■ WORK TASK: Retype, word for word, every line of the records below starting at the one that contains "The trofeo/azul ended" and ending at the one that contains "The osito/amarillo at"; include both of those lines and nothing more.

■ DATA FOR PROCESSING:

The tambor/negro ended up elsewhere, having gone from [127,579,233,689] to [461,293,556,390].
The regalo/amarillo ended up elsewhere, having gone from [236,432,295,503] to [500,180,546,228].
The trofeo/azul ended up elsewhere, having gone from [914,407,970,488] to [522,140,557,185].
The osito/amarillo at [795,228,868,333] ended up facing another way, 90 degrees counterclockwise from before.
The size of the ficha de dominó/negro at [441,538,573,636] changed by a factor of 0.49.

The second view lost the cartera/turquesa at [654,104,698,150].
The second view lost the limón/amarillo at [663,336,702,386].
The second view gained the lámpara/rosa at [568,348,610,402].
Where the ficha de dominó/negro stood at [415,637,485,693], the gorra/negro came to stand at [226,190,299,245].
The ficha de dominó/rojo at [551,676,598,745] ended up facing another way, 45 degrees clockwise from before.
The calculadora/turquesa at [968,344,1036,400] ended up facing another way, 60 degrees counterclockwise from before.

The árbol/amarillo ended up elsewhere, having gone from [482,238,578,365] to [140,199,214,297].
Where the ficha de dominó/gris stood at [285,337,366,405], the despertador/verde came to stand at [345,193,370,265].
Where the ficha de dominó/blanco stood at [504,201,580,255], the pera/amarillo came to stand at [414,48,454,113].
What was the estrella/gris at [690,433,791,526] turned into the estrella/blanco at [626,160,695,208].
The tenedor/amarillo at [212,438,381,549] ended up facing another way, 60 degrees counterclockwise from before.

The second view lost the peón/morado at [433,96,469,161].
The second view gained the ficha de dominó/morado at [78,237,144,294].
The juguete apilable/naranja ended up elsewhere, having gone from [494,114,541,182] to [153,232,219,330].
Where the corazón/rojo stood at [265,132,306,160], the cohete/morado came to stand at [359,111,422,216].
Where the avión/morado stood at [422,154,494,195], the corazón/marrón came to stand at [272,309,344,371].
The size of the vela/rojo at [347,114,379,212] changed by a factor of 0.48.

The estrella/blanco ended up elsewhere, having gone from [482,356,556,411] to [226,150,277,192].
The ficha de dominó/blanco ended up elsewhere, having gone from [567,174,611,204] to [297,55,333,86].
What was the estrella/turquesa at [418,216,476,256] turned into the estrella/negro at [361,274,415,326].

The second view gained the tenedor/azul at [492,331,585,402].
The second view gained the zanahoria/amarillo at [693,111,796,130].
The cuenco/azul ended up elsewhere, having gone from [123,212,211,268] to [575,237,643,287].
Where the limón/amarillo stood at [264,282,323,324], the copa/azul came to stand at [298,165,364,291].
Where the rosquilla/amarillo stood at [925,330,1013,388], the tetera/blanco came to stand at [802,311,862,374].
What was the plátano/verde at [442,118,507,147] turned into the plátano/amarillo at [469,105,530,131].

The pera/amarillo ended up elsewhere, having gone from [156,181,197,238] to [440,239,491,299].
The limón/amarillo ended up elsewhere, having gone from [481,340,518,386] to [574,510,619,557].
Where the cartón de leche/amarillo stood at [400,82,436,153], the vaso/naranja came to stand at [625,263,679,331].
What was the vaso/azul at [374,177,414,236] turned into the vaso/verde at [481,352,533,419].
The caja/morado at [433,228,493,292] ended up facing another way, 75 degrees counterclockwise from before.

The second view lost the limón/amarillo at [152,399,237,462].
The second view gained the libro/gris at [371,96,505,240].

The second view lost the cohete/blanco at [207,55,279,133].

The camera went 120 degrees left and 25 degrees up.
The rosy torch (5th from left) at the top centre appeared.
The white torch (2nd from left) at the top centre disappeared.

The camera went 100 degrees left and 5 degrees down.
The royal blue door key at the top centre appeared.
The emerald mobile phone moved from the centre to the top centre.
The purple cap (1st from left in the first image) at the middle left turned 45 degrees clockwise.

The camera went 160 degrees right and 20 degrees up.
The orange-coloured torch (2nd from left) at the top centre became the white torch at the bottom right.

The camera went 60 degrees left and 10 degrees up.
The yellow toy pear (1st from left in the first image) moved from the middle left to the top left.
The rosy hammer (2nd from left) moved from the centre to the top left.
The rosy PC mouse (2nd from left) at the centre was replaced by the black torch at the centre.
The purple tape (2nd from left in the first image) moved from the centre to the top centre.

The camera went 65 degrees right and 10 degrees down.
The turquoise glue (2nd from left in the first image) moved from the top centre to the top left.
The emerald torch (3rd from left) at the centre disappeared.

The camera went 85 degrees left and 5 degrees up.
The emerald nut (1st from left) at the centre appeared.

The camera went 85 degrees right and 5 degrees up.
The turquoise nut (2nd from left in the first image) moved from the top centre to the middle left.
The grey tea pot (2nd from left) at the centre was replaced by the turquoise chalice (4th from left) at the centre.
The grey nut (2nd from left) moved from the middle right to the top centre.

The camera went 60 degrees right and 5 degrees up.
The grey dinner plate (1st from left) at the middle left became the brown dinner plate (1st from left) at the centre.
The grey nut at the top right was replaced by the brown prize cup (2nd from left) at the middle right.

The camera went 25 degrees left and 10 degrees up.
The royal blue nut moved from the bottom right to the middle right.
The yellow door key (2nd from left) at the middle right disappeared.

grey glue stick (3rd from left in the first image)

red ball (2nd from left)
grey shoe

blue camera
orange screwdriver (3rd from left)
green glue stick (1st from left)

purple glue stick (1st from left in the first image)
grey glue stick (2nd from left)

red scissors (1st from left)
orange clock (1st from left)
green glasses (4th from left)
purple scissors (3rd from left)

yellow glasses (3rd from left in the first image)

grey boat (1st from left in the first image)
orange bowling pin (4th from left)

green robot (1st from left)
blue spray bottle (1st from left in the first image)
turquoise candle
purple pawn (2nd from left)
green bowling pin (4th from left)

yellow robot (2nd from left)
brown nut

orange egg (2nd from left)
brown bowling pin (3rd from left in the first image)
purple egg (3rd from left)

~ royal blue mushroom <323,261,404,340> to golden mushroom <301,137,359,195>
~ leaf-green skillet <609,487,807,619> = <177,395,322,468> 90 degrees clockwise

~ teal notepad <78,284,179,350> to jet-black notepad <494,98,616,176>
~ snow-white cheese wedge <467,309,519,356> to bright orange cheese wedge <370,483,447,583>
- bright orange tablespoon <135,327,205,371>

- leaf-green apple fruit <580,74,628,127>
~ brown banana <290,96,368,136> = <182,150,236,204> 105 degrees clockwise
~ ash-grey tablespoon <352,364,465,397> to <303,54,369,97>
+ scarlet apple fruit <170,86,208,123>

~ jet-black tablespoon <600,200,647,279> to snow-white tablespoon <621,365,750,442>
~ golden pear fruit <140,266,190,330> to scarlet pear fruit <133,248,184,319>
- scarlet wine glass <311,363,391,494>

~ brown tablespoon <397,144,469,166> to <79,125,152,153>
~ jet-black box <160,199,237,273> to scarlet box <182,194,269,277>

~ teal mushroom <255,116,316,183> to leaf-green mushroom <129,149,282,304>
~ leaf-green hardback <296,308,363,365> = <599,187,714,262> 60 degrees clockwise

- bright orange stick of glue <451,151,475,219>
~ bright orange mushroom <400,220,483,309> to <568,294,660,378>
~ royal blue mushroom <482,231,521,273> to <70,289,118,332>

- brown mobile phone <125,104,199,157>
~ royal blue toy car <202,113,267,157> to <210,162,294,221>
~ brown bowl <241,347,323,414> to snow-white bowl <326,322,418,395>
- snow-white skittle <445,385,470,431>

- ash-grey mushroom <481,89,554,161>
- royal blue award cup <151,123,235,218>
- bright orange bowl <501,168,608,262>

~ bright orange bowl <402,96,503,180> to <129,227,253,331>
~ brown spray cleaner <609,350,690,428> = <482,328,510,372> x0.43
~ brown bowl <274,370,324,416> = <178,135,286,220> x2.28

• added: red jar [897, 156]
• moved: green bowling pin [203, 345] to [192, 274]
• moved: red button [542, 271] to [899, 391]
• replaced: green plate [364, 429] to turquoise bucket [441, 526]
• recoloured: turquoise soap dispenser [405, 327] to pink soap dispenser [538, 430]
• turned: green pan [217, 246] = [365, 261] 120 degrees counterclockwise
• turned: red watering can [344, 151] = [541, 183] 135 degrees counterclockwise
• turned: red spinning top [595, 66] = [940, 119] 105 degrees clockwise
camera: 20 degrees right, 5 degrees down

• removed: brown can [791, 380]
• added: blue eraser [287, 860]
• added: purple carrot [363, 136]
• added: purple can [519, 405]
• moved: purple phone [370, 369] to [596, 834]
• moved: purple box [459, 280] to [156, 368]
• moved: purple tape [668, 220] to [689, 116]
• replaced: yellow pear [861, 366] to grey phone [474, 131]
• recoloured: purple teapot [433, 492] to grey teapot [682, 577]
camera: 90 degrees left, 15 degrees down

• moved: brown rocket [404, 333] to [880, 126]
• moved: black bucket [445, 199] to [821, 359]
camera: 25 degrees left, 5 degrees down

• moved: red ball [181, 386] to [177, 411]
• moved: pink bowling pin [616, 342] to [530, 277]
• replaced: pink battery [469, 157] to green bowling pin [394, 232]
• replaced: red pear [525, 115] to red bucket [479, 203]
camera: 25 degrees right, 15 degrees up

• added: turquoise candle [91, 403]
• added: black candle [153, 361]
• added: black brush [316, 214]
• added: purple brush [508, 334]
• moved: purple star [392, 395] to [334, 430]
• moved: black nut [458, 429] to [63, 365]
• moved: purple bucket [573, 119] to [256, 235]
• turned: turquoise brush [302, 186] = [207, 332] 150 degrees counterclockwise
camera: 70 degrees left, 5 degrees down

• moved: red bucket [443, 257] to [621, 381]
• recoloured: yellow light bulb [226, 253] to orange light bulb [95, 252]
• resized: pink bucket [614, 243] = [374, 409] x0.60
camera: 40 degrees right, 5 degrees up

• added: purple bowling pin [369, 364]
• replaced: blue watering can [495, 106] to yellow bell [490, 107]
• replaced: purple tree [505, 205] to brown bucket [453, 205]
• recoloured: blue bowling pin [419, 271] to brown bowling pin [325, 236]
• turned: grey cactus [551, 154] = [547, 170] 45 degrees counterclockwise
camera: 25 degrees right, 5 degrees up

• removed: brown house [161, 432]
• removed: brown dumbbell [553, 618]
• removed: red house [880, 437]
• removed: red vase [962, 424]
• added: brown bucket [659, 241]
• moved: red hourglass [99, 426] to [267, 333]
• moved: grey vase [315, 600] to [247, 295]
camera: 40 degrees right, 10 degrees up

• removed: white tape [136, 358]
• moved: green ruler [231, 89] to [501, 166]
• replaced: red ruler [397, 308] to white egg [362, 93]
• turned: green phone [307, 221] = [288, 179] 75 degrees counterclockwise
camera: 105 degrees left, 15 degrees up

■ RESULT FOR THIS TASK:
The trofeo/azul ended up elsewhere, having gone from [914,407,970,488] to [522,140,557,185].
The osito/amarillo at [795,228,868,333] ended up facing another way, 90 degrees counterclockwise from before.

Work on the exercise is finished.